- PROBLEM STATEMENT: For the records below, print every one exactly, with nothing dropped.

---- INFORMATION SHOWN

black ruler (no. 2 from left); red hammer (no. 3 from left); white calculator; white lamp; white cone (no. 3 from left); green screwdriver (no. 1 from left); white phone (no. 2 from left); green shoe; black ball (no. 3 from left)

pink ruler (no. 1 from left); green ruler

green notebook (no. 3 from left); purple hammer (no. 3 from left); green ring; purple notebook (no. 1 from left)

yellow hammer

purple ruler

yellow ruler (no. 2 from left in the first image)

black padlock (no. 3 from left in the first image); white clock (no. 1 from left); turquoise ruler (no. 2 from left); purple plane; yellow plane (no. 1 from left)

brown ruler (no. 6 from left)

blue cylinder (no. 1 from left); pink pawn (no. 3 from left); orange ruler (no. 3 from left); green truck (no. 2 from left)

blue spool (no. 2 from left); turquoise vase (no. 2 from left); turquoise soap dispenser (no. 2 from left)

--------

- RESPONSE BOX:
black ruler (no. 2 from left); red hammer (no. 3 from left); white calculator; white lamp; white cone (no. 3 from left); green screwdriver (no. 1 from left); white phone (no. 2 from left); green shoe; black ball (no. 3 from left)

pink ruler (no. 1 from left); green ruler

green notebook (no. 3 from left); purple hammer (no. 3 from left); green ring; purple notebook (no. 1 from left)

yellow hammer

purple ruler

yellow ruler (no. 2 from left in the first image)

black padlock (no. 3 from left in the first image); white clock (no. 1 from left); turquoise ruler (no. 2 from left); purple plane; yellow plane (no. 1 from left)

brown ruler (no. 6 from left)

blue cylinder (no. 1 from left); pink pawn (no. 3 from left); orange ruler (no. 3 from left); green truck (no. 2 from left)

blue spool (no. 2 from left); turquoise vase (no. 2 from left); turquoise soap dispenser (no. 2 from left)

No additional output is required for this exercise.